**TASK REQUIREMENTS:** I'd like the entries reproduced exactly, with the images omitted.

====== RECORDS PROVIDED

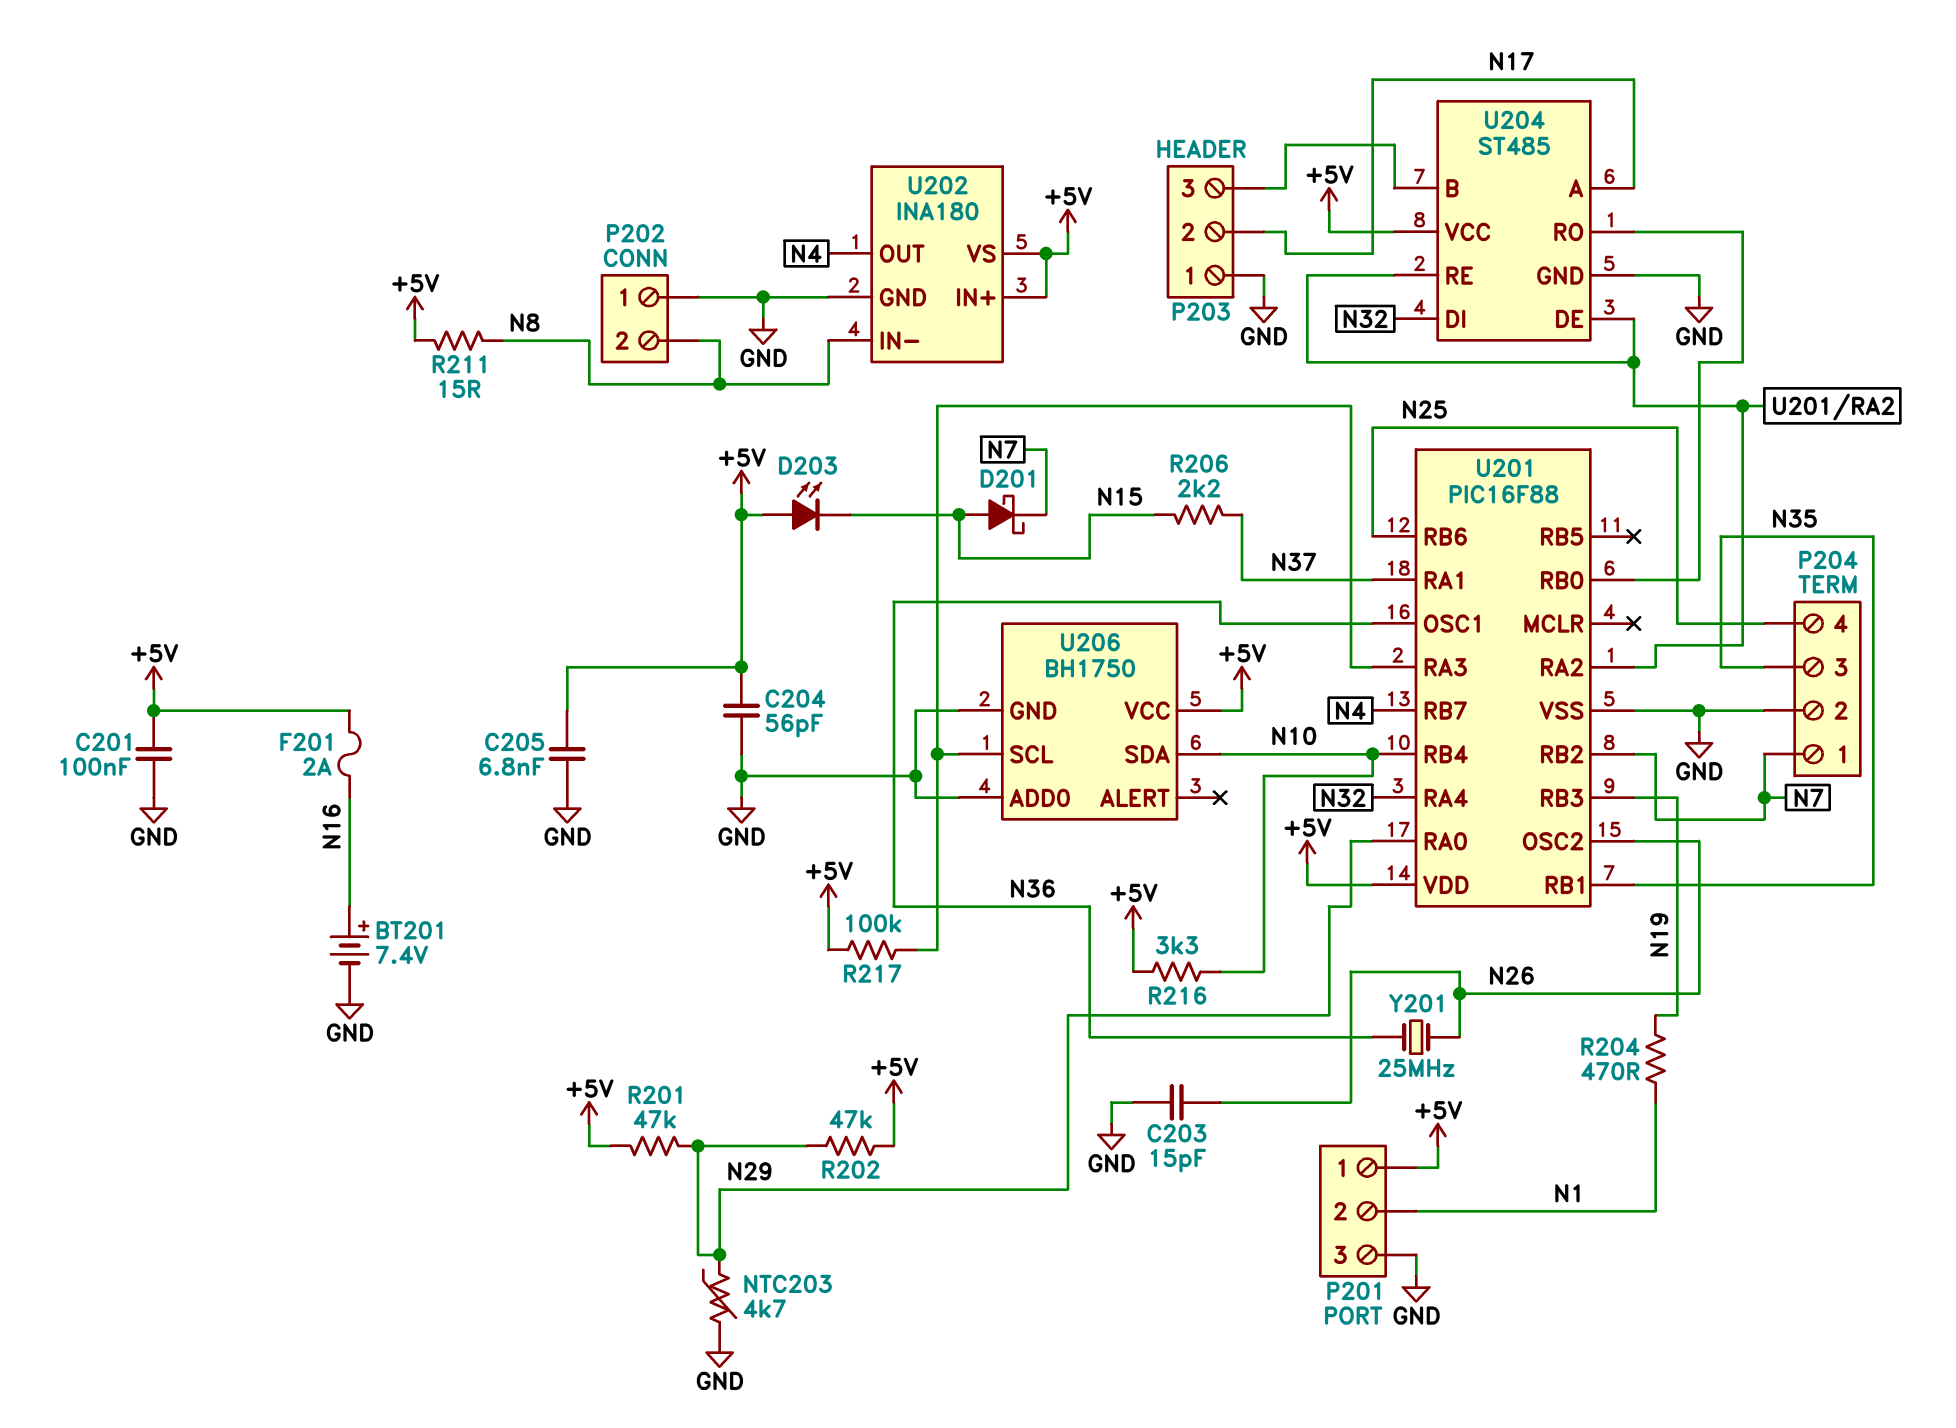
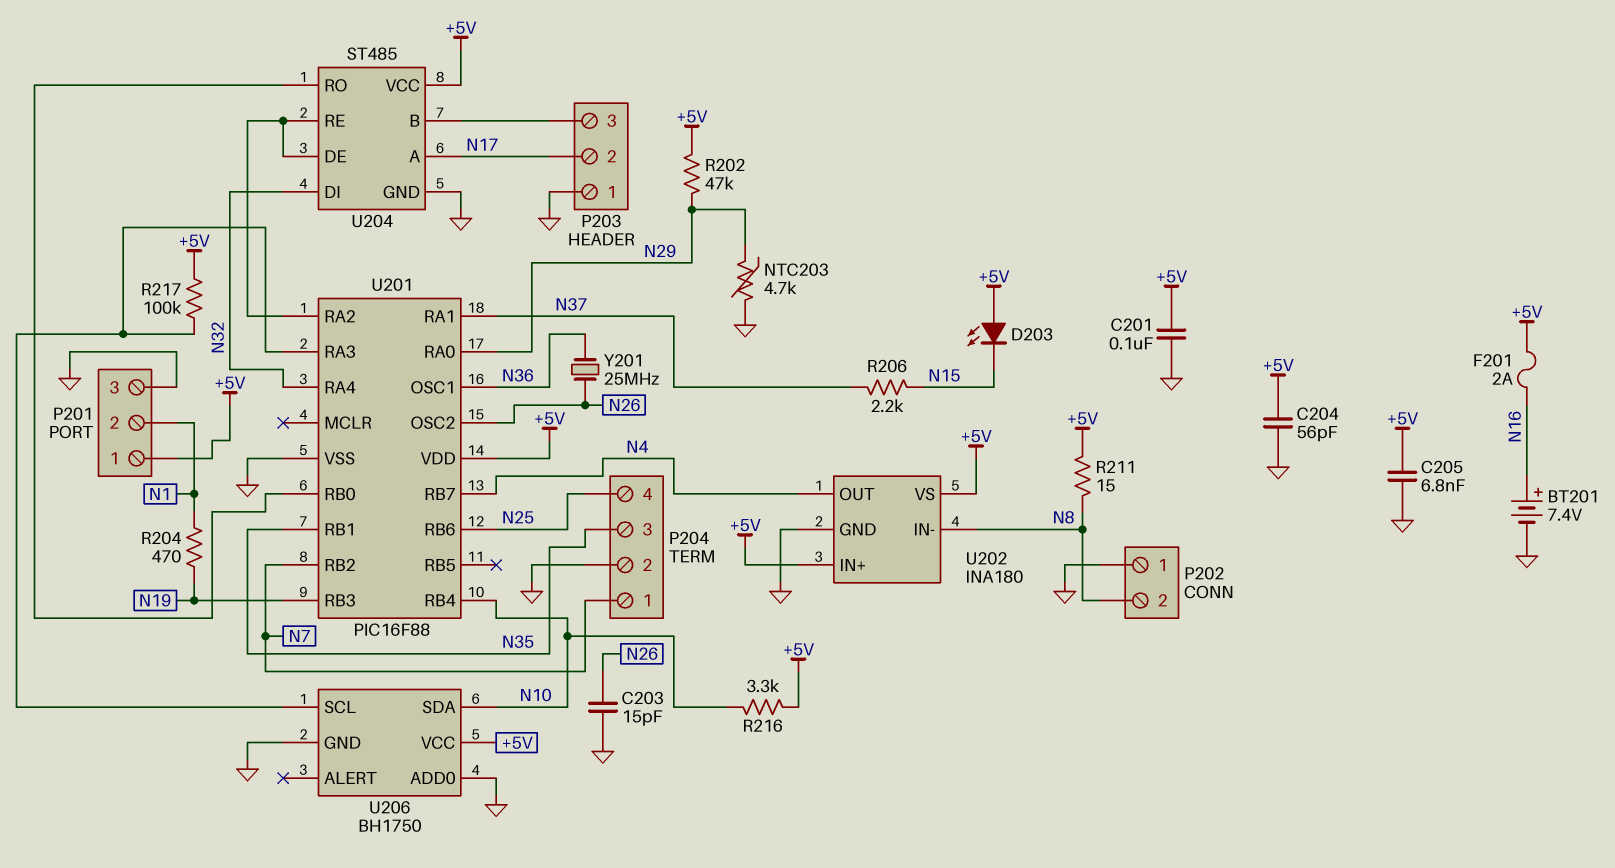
D201: schottky (A N15, K N7) -> none
R201: 47k (+5V, N29) -> none

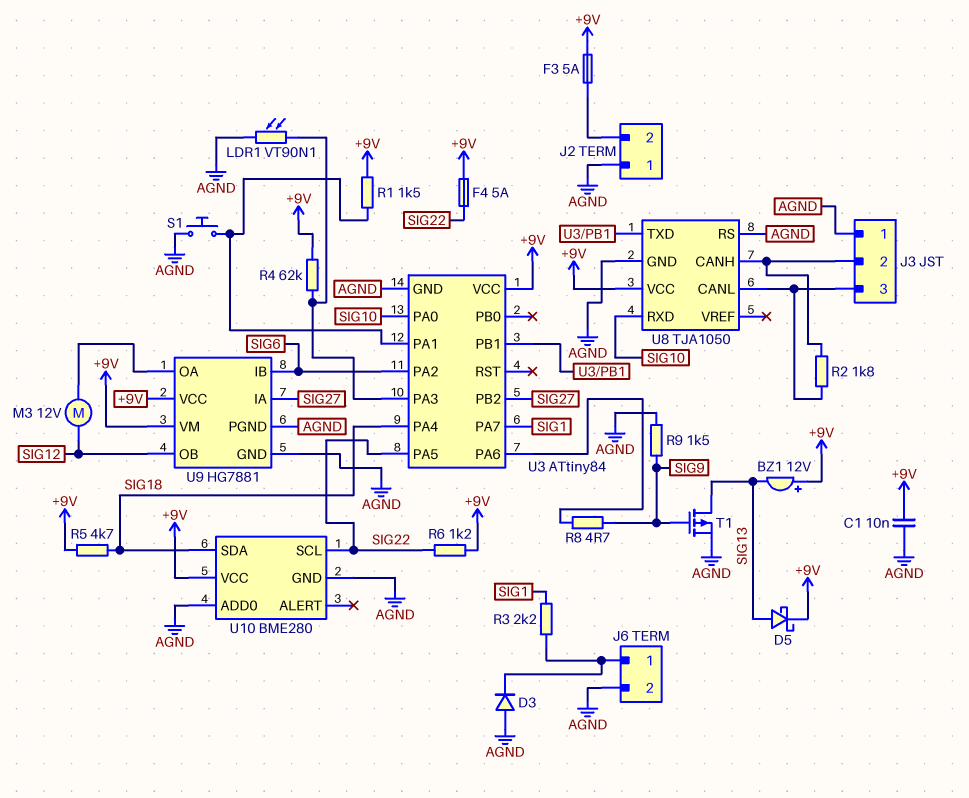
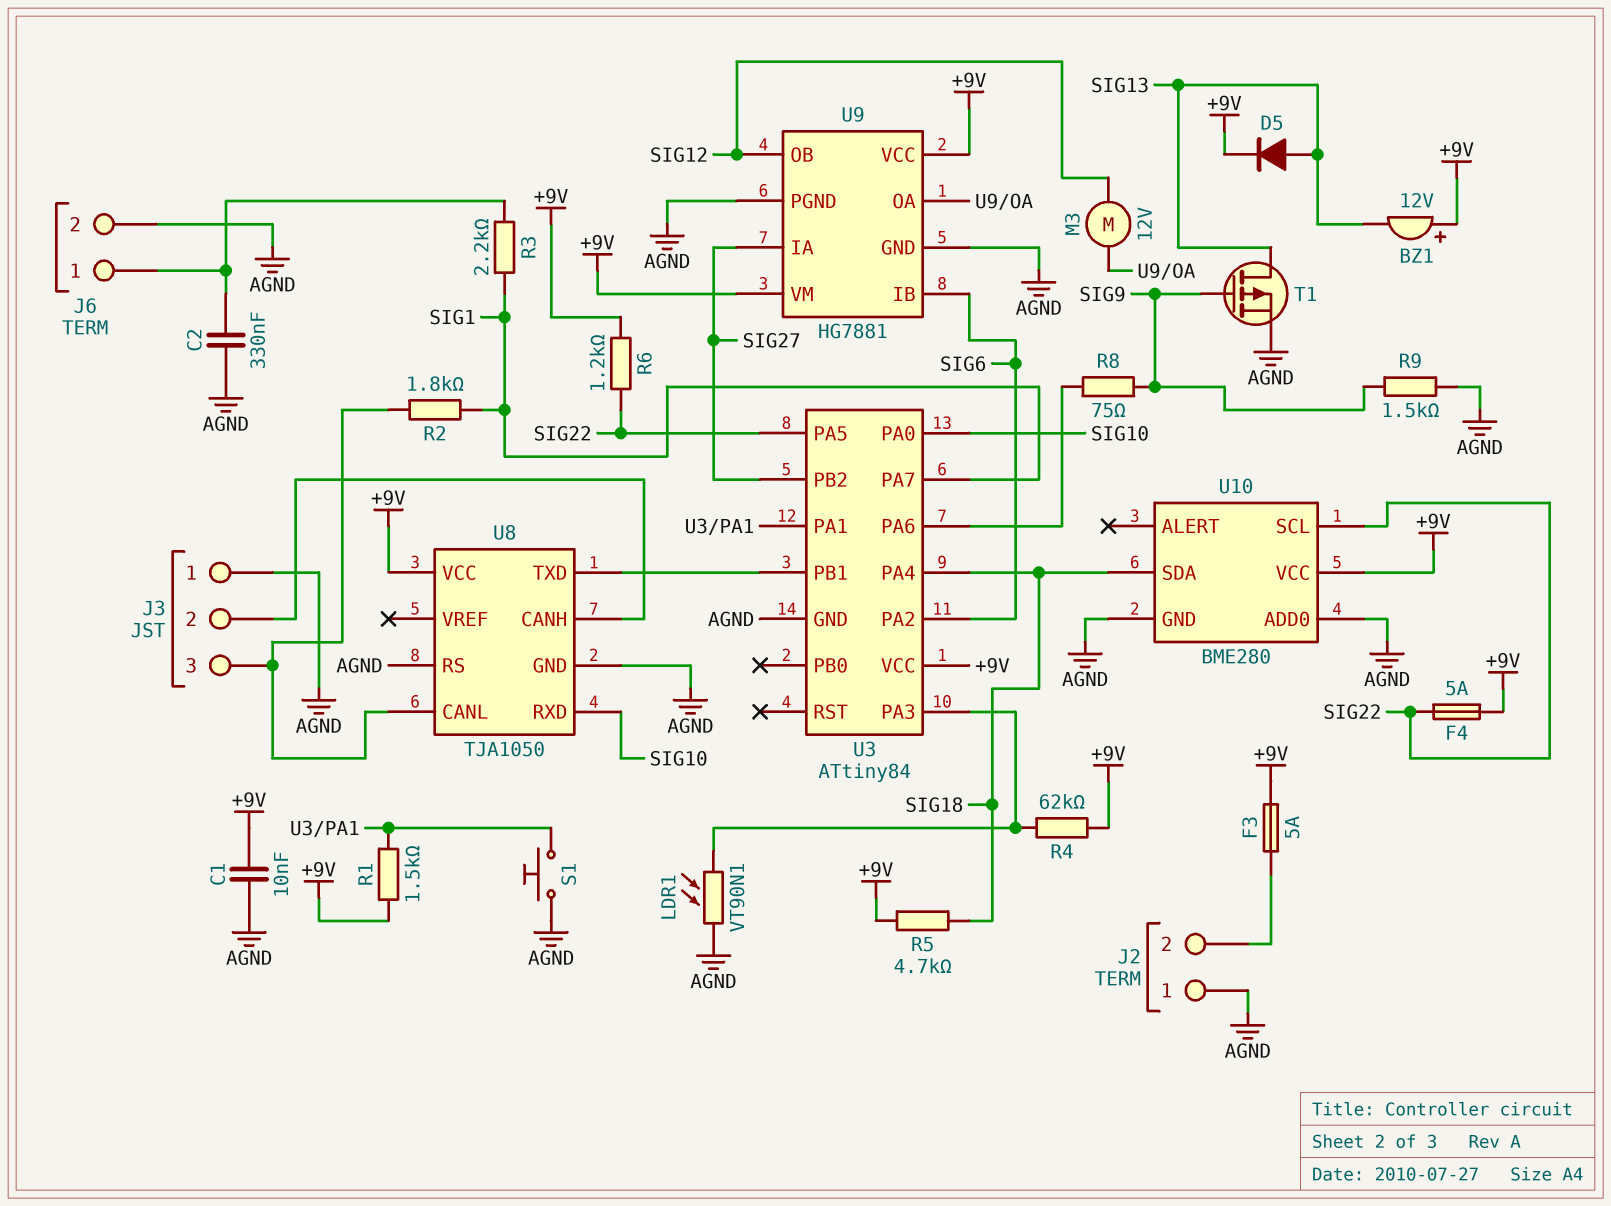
C2: none -> 330nF (AGND, J6/1)
D3: diode (A AGND, K J6/1) -> none
D5: schottky (A SIG13, K +9V) -> diode (A SIG13, K +9V)
R2: 1.8k (J3/2, J3/3) -> 1.8k (J3/3, SIG1)
R8: 4.7 (SIG9, U3/PA6) -> 75 (SIG9, U3/PA6)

============

**RESULT OF THE EXERCISE:**
D201: schottky (A N15, K N7) -> none
R201: 47k (+5V, N29) -> none

C2: none -> 330nF (AGND, J6/1)
D3: diode (A AGND, K J6/1) -> none
D5: schottky (A SIG13, K +9V) -> diode (A SIG13, K +9V)
R2: 1.8k (J3/2, J3/3) -> 1.8k (J3/3, SIG1)
R8: 4.7 (SIG9, U3/PA6) -> 75 (SIG9, U3/PA6)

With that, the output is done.